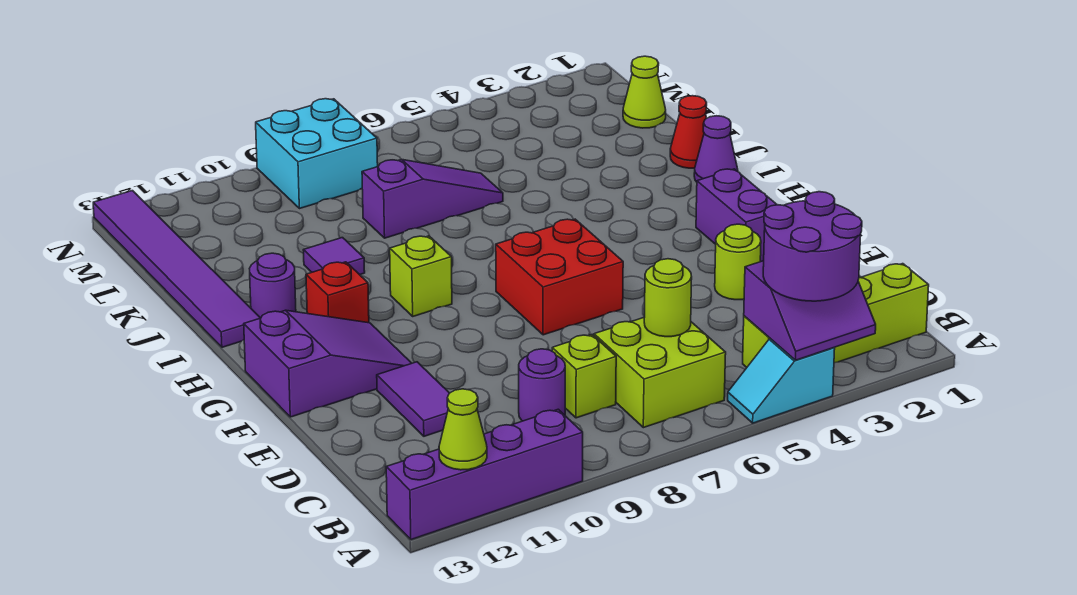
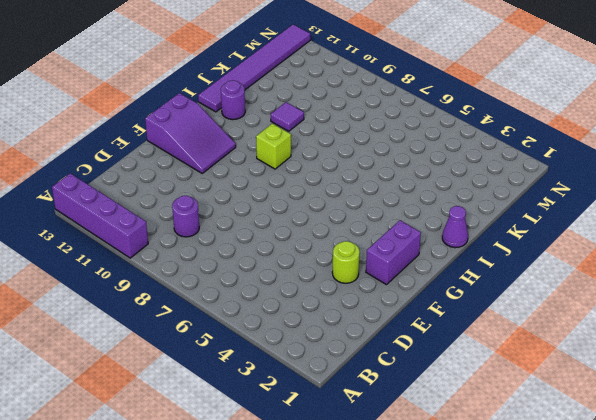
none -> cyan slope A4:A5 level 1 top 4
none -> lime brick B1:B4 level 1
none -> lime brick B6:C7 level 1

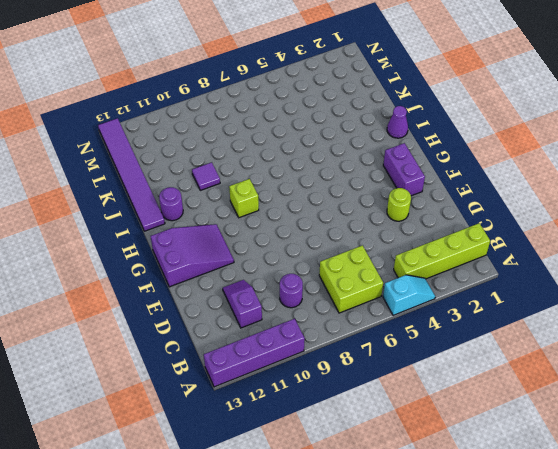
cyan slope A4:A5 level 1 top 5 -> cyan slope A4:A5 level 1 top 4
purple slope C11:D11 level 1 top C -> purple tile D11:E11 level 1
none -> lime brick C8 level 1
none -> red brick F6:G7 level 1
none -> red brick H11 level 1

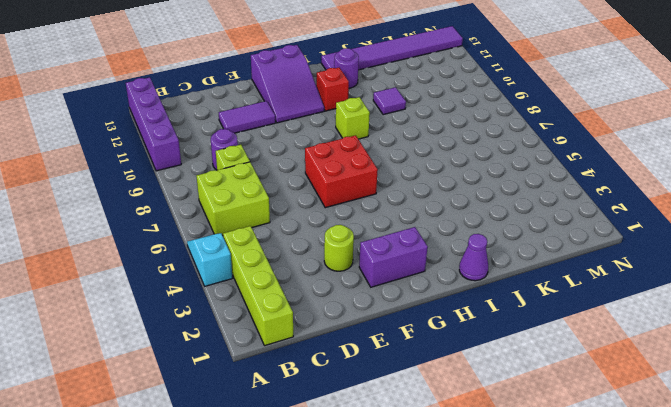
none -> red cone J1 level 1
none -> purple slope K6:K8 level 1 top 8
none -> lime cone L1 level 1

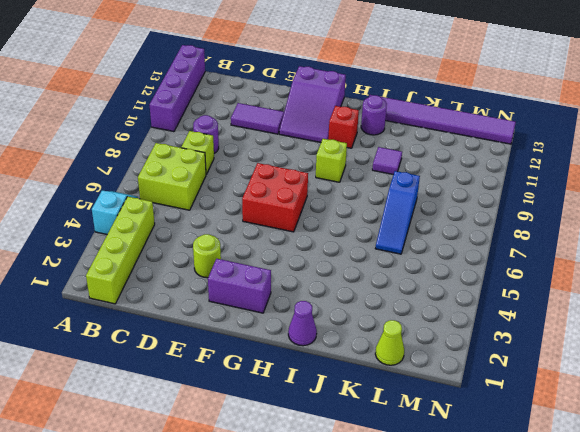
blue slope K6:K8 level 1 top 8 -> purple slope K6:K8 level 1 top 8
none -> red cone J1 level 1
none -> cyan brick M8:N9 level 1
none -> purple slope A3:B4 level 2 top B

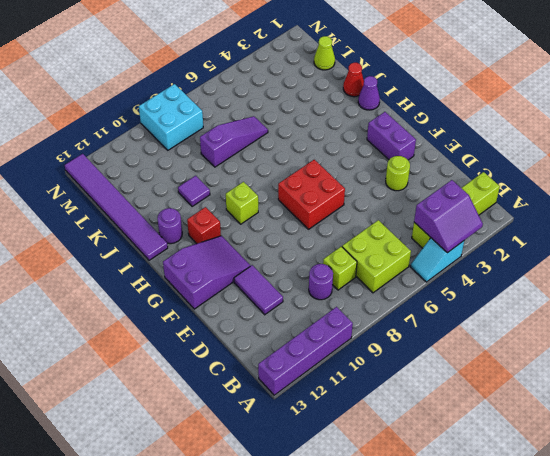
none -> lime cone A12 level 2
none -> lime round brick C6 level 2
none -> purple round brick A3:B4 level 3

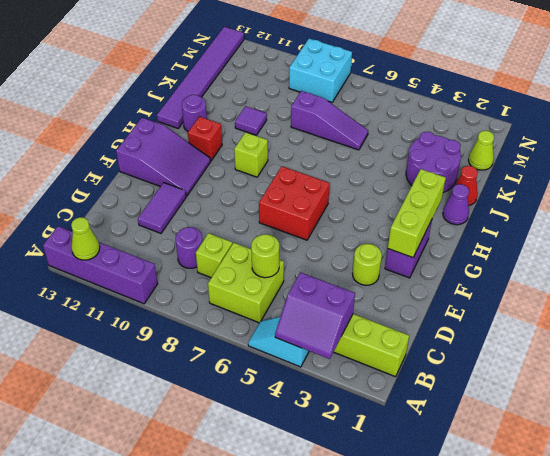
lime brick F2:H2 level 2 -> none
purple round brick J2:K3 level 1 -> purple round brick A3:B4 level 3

──────────

Wherever the string "slope" is found in the listing above, copy the line that contains it.

none -> cyan slope A4:A5 level 1 top 4
cyan slope A4:A5 level 1 top 5 -> cyan slope A4:A5 level 1 top 4
purple slope C11:D11 level 1 top C -> purple tile D11:E11 level 1
none -> purple slope K6:K8 level 1 top 8
blue slope K6:K8 level 1 top 8 -> purple slope K6:K8 level 1 top 8
none -> purple slope A3:B4 level 2 top B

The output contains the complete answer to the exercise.